* **TASK GOAL**: From the top of the entries below through the line containing "camera: 55 degrees right, 20 degrees down", return every line exactly as written, please, and stop there.

START ENTRIES SUPPLIED

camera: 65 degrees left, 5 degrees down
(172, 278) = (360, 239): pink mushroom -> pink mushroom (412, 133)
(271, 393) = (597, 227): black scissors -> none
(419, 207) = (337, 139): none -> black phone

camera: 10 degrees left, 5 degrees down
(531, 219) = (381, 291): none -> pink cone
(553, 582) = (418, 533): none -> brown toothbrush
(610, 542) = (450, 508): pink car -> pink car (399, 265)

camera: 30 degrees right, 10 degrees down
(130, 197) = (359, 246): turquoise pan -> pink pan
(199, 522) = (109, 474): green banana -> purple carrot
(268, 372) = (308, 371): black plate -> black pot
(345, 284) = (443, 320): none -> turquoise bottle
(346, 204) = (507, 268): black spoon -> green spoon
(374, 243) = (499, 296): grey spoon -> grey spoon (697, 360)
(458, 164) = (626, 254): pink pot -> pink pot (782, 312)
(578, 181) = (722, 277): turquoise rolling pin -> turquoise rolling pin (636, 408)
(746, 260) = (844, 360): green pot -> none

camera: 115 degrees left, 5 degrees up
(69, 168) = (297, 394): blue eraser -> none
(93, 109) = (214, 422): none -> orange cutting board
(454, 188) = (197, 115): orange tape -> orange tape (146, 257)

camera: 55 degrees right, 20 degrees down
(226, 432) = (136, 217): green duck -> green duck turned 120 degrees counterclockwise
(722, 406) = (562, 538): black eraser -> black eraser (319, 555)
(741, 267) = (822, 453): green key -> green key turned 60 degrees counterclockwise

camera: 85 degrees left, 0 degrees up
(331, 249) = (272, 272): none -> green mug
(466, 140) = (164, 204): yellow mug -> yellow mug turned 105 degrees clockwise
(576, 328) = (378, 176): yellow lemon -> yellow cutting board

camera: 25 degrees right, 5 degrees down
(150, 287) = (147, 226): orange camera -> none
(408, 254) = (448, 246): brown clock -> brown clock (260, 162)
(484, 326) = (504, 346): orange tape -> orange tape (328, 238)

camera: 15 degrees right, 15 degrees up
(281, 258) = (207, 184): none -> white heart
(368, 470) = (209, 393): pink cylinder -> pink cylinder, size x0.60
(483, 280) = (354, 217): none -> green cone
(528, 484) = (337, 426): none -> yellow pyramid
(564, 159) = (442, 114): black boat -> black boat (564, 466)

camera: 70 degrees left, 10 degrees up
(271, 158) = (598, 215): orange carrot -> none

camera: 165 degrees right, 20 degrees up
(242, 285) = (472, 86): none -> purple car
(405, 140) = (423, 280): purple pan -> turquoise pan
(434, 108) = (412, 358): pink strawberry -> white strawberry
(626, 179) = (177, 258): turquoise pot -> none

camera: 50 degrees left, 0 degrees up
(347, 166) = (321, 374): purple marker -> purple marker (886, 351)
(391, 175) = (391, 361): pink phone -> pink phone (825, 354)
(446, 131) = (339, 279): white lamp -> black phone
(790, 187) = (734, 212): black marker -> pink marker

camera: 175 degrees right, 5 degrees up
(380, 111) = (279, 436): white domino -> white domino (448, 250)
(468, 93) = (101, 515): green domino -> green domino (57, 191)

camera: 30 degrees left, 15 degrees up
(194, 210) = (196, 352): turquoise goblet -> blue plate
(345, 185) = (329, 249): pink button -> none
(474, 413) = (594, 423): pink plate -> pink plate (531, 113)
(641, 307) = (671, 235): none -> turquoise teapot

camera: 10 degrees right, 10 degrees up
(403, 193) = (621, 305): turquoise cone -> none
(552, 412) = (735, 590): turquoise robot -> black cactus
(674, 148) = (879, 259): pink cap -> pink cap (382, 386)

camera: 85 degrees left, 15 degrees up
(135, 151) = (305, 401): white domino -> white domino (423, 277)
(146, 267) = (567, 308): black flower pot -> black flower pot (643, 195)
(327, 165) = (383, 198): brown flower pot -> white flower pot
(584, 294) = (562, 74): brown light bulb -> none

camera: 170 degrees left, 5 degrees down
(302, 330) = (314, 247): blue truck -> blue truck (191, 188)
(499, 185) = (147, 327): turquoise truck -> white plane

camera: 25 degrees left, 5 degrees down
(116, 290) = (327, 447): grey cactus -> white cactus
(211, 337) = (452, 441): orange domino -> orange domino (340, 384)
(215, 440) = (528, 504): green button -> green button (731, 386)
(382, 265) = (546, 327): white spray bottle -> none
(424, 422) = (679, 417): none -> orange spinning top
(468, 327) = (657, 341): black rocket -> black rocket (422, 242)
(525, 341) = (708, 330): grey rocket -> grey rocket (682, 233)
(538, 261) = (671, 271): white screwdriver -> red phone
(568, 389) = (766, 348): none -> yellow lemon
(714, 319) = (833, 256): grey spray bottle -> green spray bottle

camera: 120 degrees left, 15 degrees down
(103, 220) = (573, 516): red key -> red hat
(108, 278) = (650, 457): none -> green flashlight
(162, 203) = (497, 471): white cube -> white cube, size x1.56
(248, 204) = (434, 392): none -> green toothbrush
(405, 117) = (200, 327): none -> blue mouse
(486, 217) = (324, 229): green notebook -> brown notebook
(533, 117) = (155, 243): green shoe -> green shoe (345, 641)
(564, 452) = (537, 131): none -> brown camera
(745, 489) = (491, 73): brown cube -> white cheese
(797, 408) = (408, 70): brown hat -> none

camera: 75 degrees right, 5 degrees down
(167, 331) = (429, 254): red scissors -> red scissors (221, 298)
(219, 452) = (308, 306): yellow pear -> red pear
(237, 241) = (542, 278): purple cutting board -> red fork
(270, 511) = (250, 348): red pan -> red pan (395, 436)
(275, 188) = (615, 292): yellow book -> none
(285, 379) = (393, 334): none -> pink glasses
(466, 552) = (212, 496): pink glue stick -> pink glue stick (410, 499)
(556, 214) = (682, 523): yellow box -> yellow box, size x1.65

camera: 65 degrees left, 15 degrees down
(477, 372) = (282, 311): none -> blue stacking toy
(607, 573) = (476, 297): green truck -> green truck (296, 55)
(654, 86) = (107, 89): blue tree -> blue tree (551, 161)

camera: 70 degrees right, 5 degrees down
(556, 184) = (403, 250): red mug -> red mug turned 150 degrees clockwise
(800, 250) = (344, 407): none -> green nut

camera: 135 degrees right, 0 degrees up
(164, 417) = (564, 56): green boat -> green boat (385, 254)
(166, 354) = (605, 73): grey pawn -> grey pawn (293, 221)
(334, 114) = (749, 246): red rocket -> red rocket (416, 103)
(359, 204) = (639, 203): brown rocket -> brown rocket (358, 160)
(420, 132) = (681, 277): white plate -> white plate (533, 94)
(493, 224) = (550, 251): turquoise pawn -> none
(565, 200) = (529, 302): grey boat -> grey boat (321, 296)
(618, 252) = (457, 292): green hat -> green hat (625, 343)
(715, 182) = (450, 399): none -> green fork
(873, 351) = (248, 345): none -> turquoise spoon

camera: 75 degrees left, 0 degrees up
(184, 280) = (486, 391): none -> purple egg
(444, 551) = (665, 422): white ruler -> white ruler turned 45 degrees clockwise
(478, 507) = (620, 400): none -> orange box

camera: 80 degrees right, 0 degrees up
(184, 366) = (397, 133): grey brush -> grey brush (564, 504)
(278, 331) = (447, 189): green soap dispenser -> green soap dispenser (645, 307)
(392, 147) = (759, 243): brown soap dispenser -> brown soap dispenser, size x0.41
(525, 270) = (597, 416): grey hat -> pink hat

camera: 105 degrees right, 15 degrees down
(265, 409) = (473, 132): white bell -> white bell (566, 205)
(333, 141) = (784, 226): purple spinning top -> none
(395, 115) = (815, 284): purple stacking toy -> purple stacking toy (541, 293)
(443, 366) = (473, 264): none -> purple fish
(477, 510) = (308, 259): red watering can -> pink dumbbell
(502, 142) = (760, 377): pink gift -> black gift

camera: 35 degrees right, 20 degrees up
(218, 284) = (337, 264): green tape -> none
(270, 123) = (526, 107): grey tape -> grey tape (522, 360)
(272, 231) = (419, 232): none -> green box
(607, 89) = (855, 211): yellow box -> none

END ENTRIES SUPPLIED

* **SOLUTION TO THIS PROBLEM**:
camera: 65 degrees left, 5 degrees down
(172, 278) = (360, 239): pink mushroom -> pink mushroom (412, 133)
(271, 393) = (597, 227): black scissors -> none
(419, 207) = (337, 139): none -> black phone

camera: 10 degrees left, 5 degrees down
(531, 219) = (381, 291): none -> pink cone
(553, 582) = (418, 533): none -> brown toothbrush
(610, 542) = (450, 508): pink car -> pink car (399, 265)

camera: 30 degrees right, 10 degrees down
(130, 197) = (359, 246): turquoise pan -> pink pan
(199, 522) = (109, 474): green banana -> purple carrot
(268, 372) = (308, 371): black plate -> black pot
(345, 284) = (443, 320): none -> turquoise bottle
(346, 204) = (507, 268): black spoon -> green spoon
(374, 243) = (499, 296): grey spoon -> grey spoon (697, 360)
(458, 164) = (626, 254): pink pot -> pink pot (782, 312)
(578, 181) = (722, 277): turquoise rolling pin -> turquoise rolling pin (636, 408)
(746, 260) = (844, 360): green pot -> none

camera: 115 degrees left, 5 degrees up
(69, 168) = (297, 394): blue eraser -> none
(93, 109) = (214, 422): none -> orange cutting board
(454, 188) = (197, 115): orange tape -> orange tape (146, 257)

camera: 55 degrees right, 20 degrees down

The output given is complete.